Prompt: Make an exact copy of the entries below, with all images left out.

++++++++

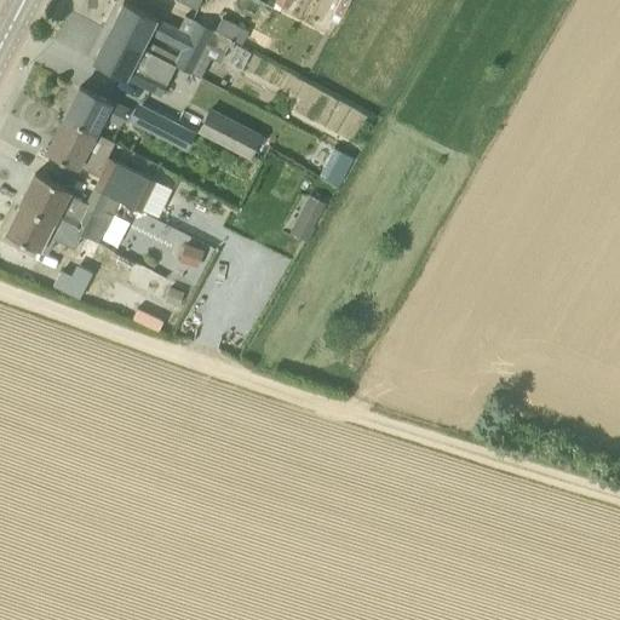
[(124,3),(108,32),(159,58),(200,79),(211,58),(202,55),(206,45),(224,55),(228,47),(231,50),(235,42),(214,32),(196,22),(189,36),(156,19),(124,3)]
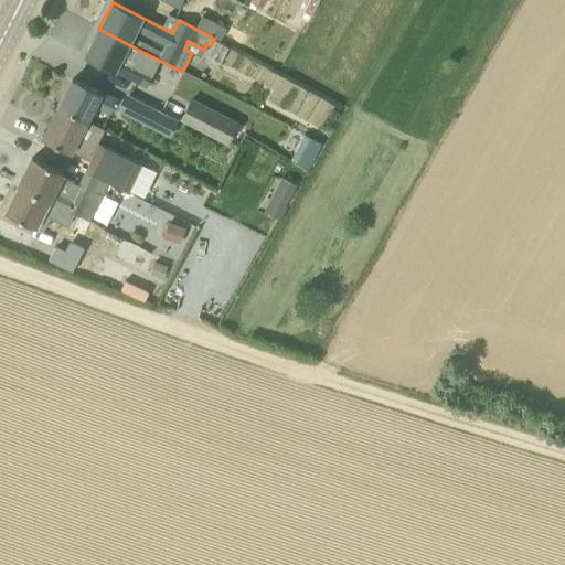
[(195,29),(214,39),(220,41),(225,29),(202,17),(195,29)]
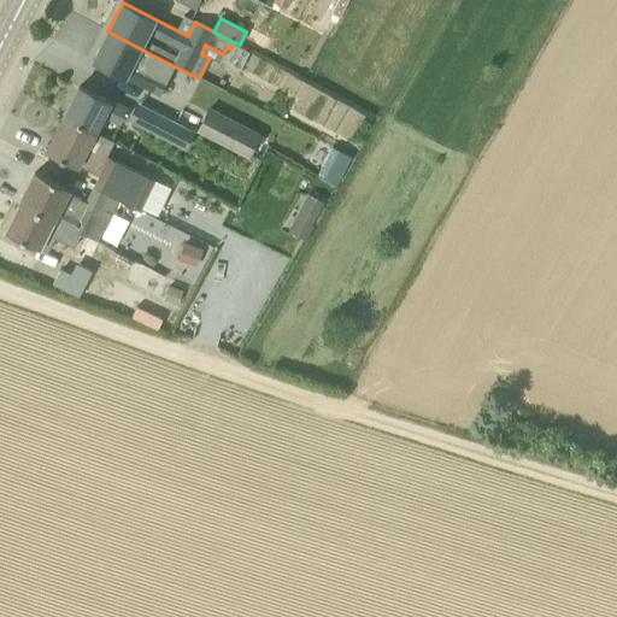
[(158,58),(107,31),(93,62),(125,78),(125,77),(160,95),(166,82),(151,74),(158,58)]
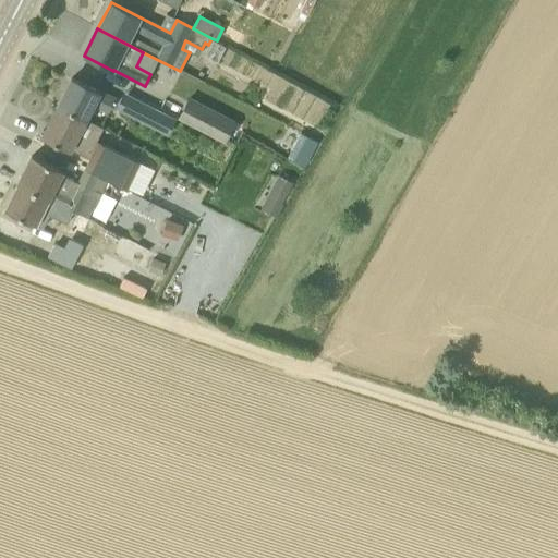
[(319,120),(329,100),(227,46),(216,65),(319,120)]
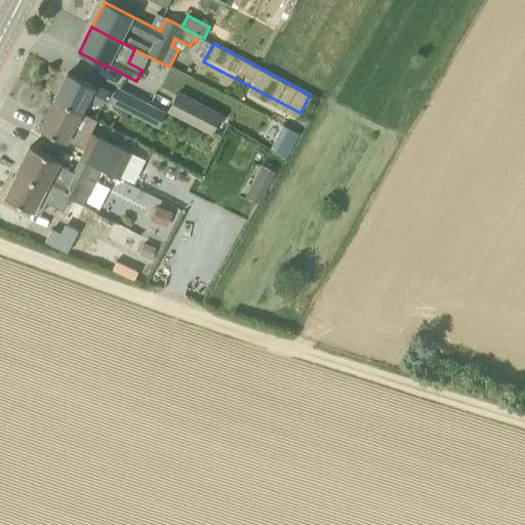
[(54,99),(81,113),(88,97),(103,105),(108,94),(93,87),(94,87),(68,73),(54,99)]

++++++++

Result:
[(124,3),(108,32),(159,58),(200,79),(211,58),(202,55),(206,45),(224,55),(228,47),(231,50),(235,42),(214,32),(196,22),(189,36),(156,19),(124,3)]
[(195,29),(214,39),(220,41),(225,29),(202,17),(195,29)]
[(158,58),(107,31),(93,62),(125,78),(125,77),(160,95),(166,82),(151,74),(158,58)]
[(319,120),(329,100),(227,46),(216,65),(319,120)]
[(54,99),(81,113),(88,97),(103,105),(108,94),(93,87),(94,87),(68,73),(54,99)]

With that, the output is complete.